* **WHAT YOU HAVE TO DO**
Starting at the line with "R206: 12k (GND, LINE) -> 22k (GND, LINE)", retype each line exactly up to and including the final line of the records below.

==== DATA EXCERPTS

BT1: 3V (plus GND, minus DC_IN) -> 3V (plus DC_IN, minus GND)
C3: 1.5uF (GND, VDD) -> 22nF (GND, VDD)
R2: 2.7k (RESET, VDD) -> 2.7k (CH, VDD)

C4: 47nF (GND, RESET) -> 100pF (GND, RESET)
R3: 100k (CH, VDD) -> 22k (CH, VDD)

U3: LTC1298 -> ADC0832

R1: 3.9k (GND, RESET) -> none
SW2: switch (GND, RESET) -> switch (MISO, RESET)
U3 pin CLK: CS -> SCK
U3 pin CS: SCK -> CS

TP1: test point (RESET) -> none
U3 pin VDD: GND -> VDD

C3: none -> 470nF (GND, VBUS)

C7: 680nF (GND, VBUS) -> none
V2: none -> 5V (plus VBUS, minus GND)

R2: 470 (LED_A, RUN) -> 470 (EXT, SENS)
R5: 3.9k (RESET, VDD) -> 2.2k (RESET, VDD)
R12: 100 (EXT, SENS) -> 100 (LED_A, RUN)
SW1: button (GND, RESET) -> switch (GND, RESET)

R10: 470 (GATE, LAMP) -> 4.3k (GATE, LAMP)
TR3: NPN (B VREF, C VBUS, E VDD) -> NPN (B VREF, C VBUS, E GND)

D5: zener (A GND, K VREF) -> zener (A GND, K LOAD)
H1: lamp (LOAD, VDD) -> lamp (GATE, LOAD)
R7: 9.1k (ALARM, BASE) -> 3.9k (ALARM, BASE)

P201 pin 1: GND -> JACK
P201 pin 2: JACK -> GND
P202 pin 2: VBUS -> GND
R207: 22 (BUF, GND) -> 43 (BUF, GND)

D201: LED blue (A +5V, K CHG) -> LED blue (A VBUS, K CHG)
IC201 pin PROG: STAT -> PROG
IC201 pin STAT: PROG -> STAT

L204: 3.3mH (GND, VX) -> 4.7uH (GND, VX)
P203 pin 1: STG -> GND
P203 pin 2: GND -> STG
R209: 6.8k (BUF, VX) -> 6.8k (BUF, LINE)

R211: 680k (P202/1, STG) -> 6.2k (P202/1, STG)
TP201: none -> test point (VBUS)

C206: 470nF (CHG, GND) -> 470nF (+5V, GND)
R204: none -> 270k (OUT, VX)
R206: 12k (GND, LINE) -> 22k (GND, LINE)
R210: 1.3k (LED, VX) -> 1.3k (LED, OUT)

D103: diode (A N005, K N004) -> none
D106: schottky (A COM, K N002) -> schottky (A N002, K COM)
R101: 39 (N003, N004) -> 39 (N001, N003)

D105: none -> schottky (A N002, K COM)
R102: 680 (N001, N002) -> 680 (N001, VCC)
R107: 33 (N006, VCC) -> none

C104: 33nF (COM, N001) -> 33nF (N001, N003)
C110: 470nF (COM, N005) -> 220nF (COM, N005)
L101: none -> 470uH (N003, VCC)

========

* **RESPONSE**
R206: 12k (GND, LINE) -> 22k (GND, LINE)
R210: 1.3k (LED, VX) -> 1.3k (LED, OUT)

D103: diode (A N005, K N004) -> none
D106: schottky (A COM, K N002) -> schottky (A N002, K COM)
R101: 39 (N003, N004) -> 39 (N001, N003)

D105: none -> schottky (A N002, K COM)
R102: 680 (N001, N002) -> 680 (N001, VCC)
R107: 33 (N006, VCC) -> none

C104: 33nF (COM, N001) -> 33nF (N001, N003)
C110: 470nF (COM, N005) -> 220nF (COM, N005)
L101: none -> 470uH (N003, VCC)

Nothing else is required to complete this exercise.